━━━ Dataset records

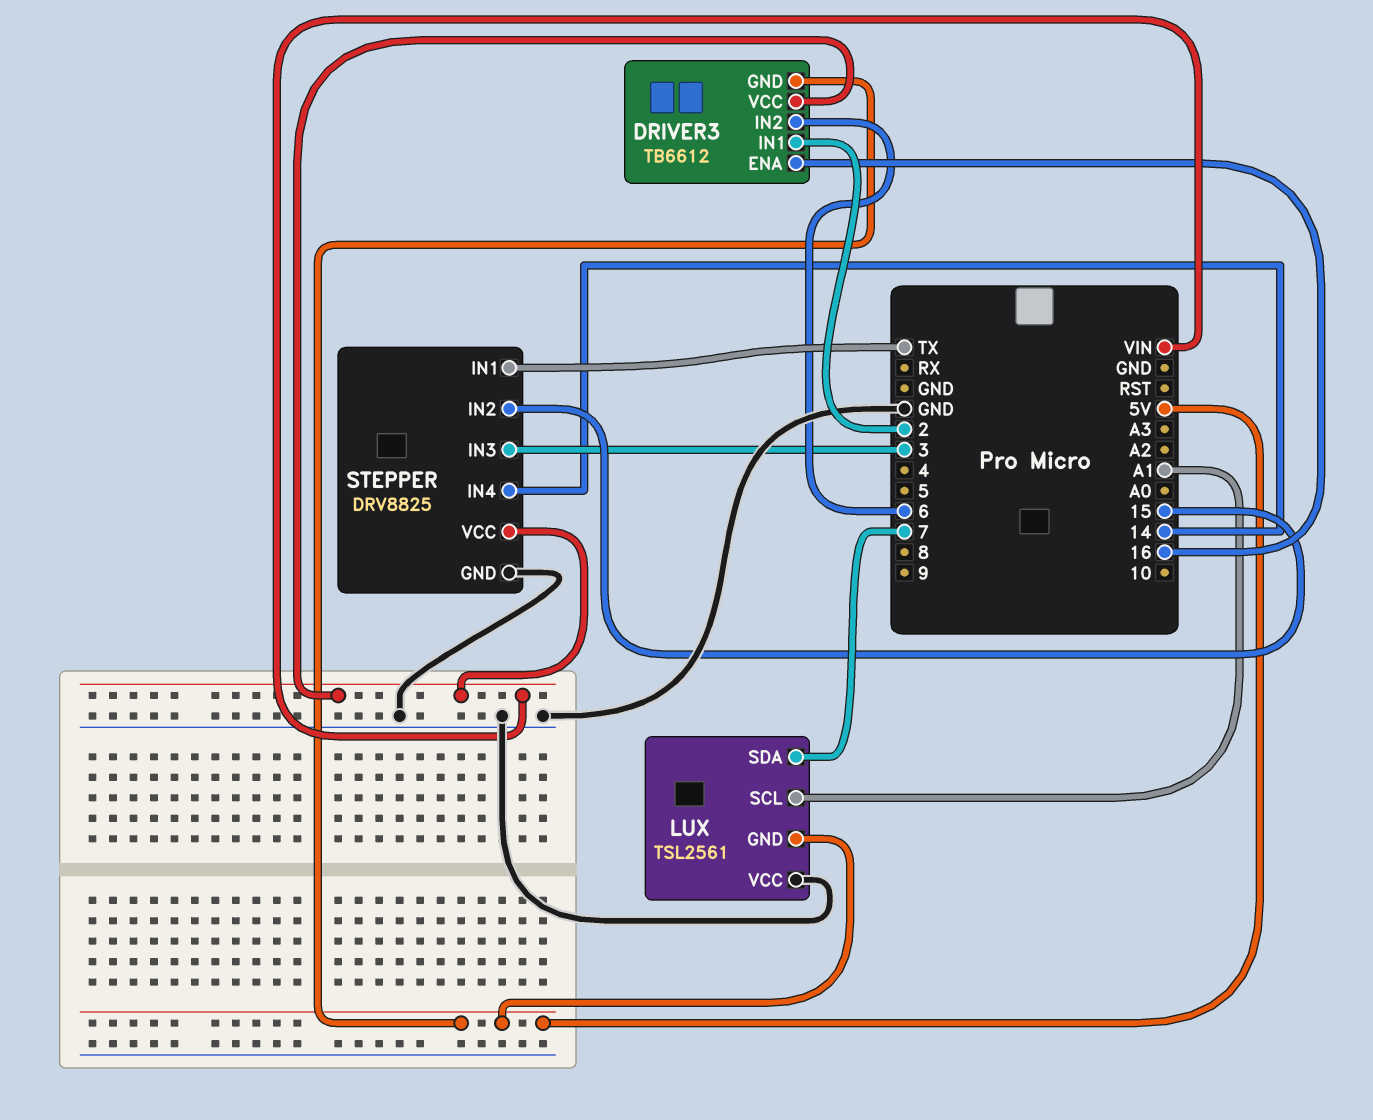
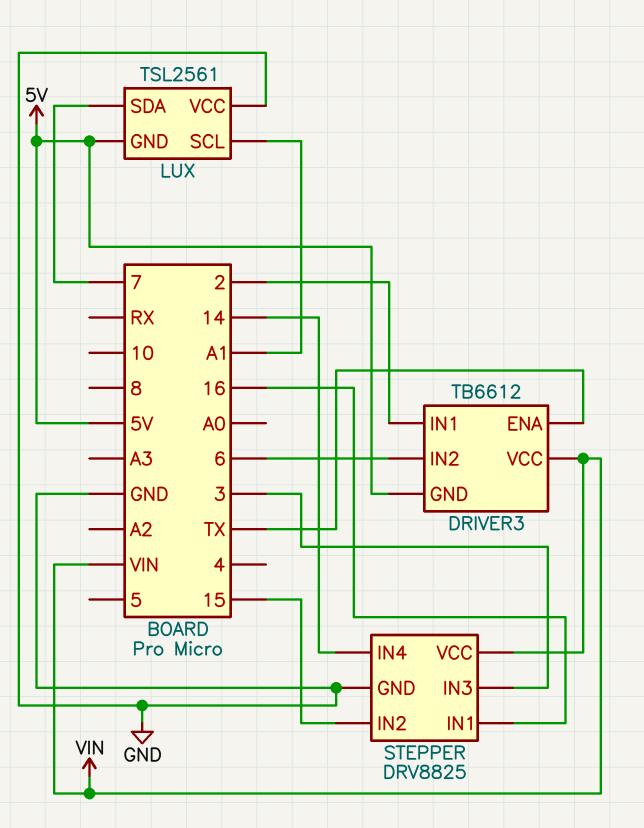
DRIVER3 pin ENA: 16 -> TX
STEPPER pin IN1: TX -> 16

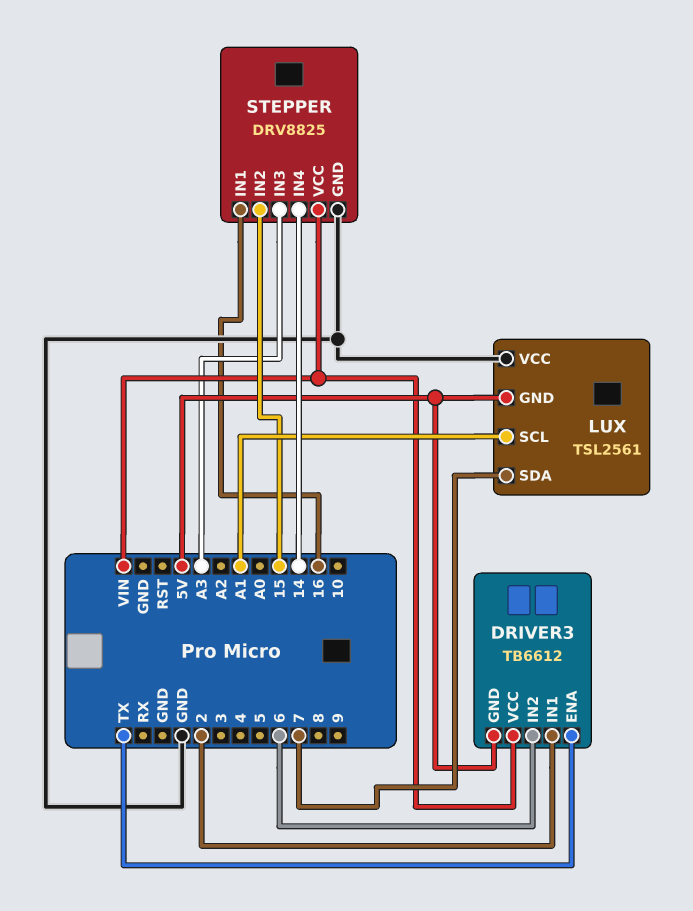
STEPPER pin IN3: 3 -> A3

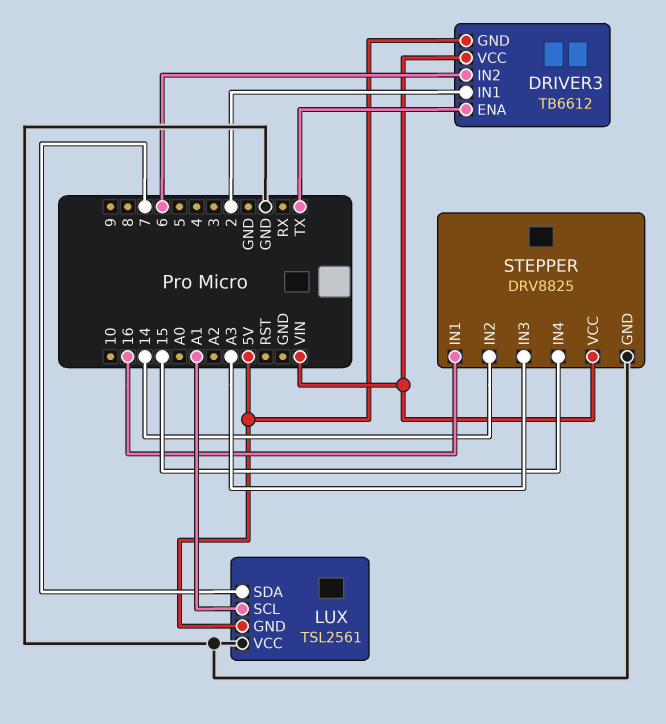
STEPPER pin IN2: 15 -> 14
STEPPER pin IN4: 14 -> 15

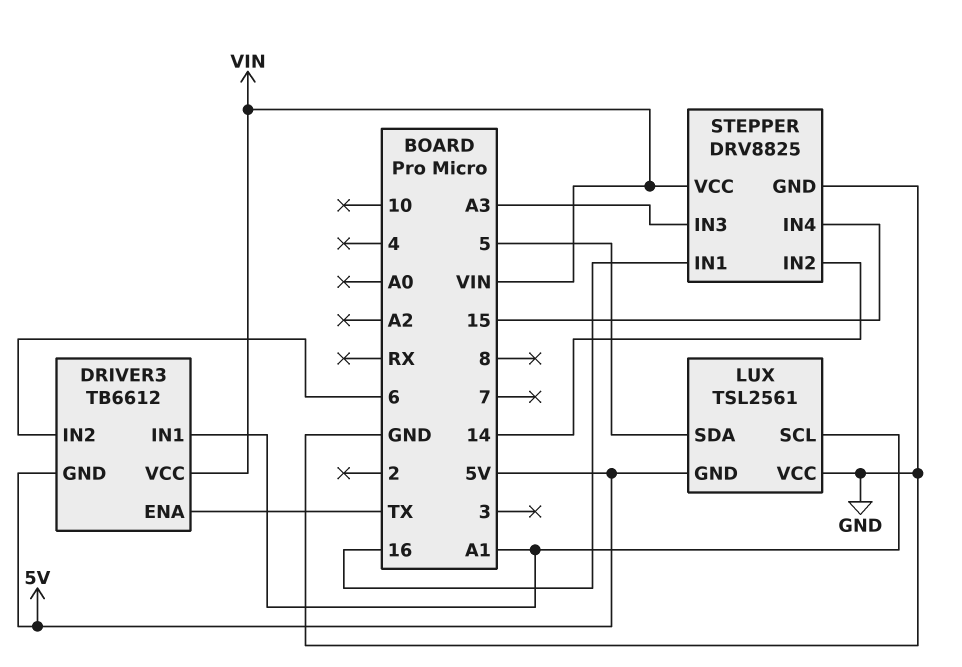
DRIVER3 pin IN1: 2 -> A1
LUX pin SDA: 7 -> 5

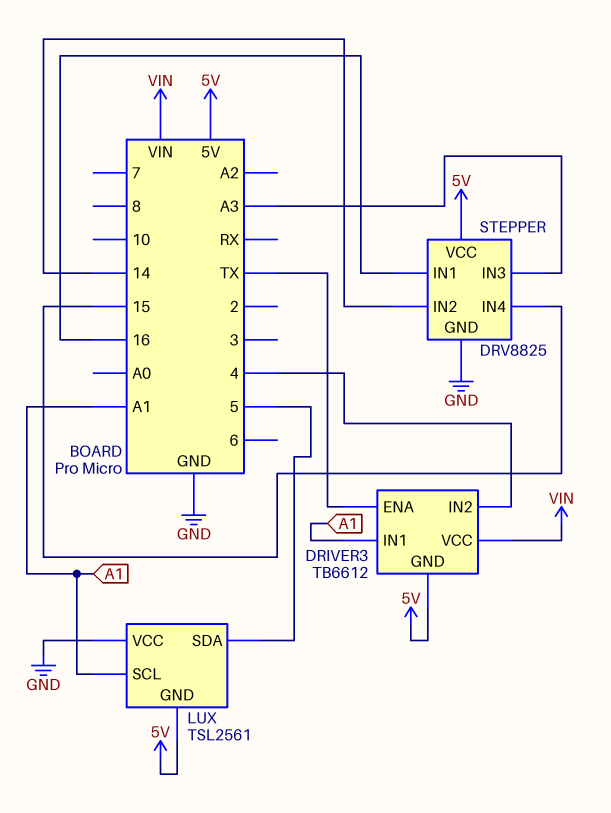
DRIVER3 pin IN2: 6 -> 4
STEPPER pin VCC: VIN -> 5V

━━━━━━

* _Task directions_:
The data above should be returned in full, exactly as written, apart from its images.

* _Solution_:
DRIVER3 pin ENA: 16 -> TX
STEPPER pin IN1: TX -> 16

STEPPER pin IN3: 3 -> A3

STEPPER pin IN2: 15 -> 14
STEPPER pin IN4: 14 -> 15

DRIVER3 pin IN1: 2 -> A1
LUX pin SDA: 7 -> 5

DRIVER3 pin IN2: 6 -> 4
STEPPER pin VCC: VIN -> 5V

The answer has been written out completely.